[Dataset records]
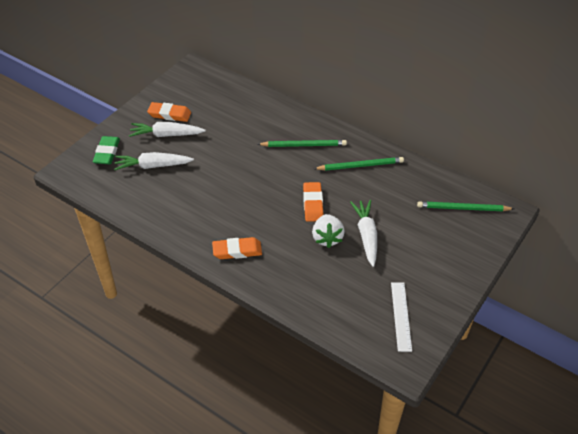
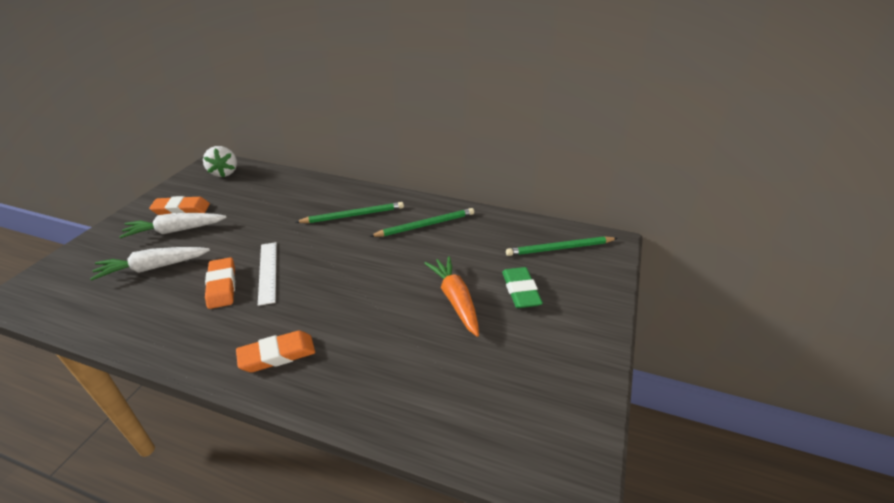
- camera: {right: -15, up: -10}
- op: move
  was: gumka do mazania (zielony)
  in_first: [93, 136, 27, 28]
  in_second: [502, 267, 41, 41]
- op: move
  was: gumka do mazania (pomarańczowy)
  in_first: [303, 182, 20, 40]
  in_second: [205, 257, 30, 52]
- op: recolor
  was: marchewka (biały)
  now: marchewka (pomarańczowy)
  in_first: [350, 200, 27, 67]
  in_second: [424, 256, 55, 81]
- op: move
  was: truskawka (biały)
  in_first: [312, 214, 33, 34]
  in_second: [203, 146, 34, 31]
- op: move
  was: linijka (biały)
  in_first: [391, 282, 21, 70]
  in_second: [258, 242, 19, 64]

AIM OF THE TASK:
The line with "in_second: [424, 256, 55, 81]" marks where to start. Transcribe from there through the final line of the records, exactly and with nothing added.

RESPONSE TO THE TASK:
  in_second: [424, 256, 55, 81]
- op: move
  was: truskawka (biały)
  in_first: [312, 214, 33, 34]
  in_second: [203, 146, 34, 31]
- op: move
  was: linijka (biały)
  in_first: [391, 282, 21, 70]
  in_second: [258, 242, 19, 64]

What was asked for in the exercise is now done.